■ **WHAT THE TASK REQUIRES**:
Run through the data and copy out every line that mentions the word "green".

■ **GIVEN ENTRIES**:
----
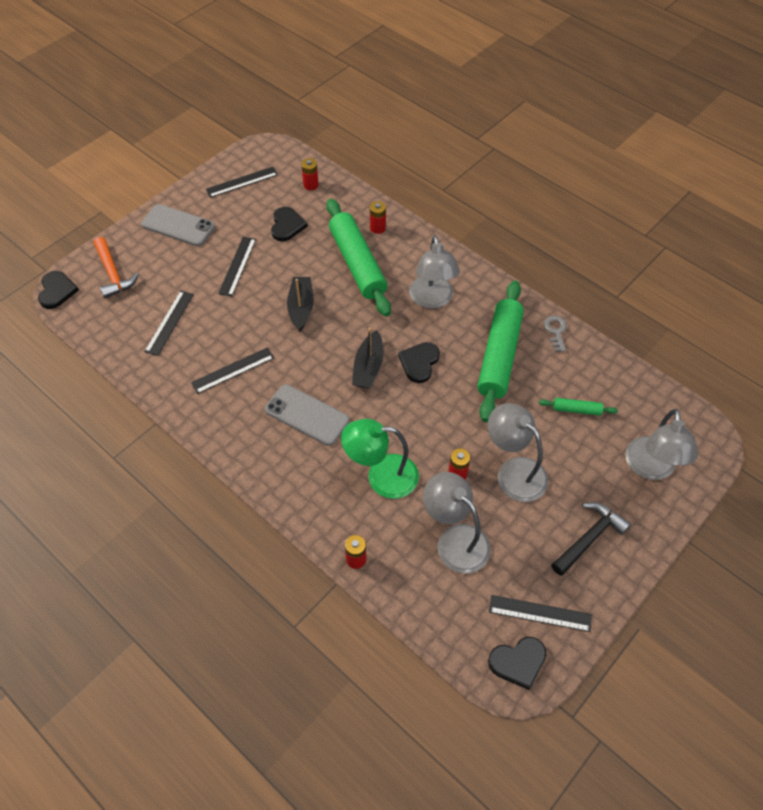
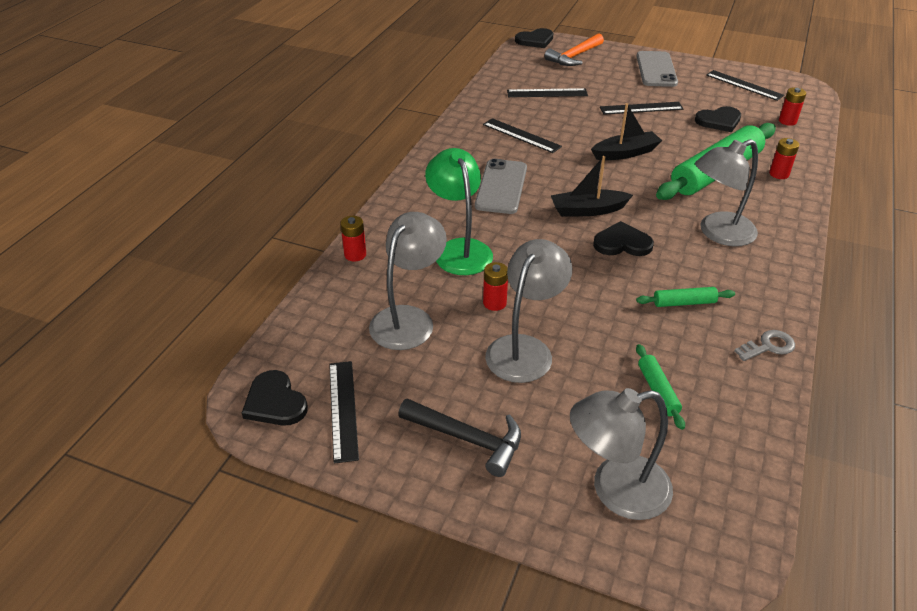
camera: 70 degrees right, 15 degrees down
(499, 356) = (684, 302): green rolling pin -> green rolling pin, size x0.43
----
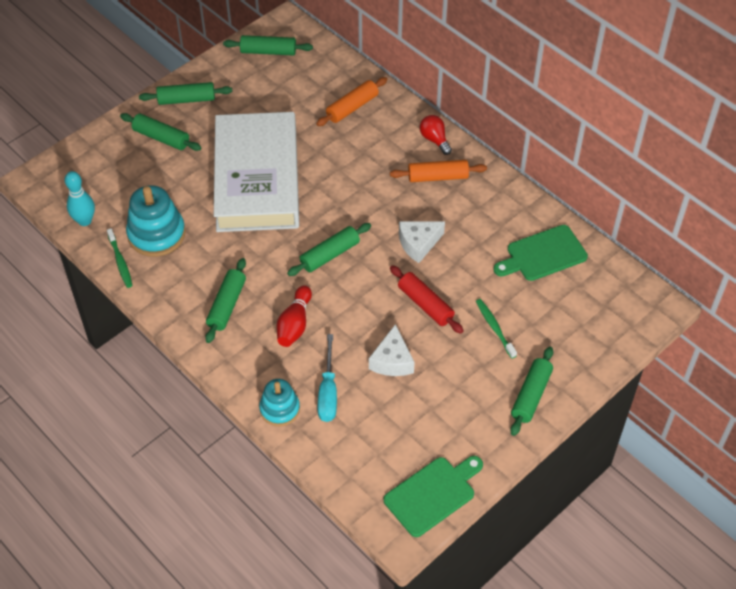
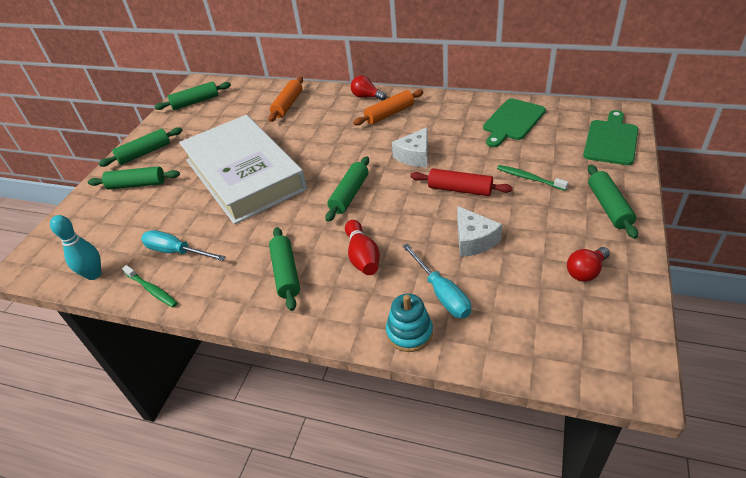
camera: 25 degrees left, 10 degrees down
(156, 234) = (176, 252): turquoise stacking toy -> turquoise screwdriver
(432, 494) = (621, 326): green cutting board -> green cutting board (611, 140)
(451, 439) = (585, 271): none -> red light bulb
----
■ **TASK RESPONSE**:
(499, 356) = (684, 302): green rolling pin -> green rolling pin, size x0.43
(432, 494) = (621, 326): green cutting board -> green cutting board (611, 140)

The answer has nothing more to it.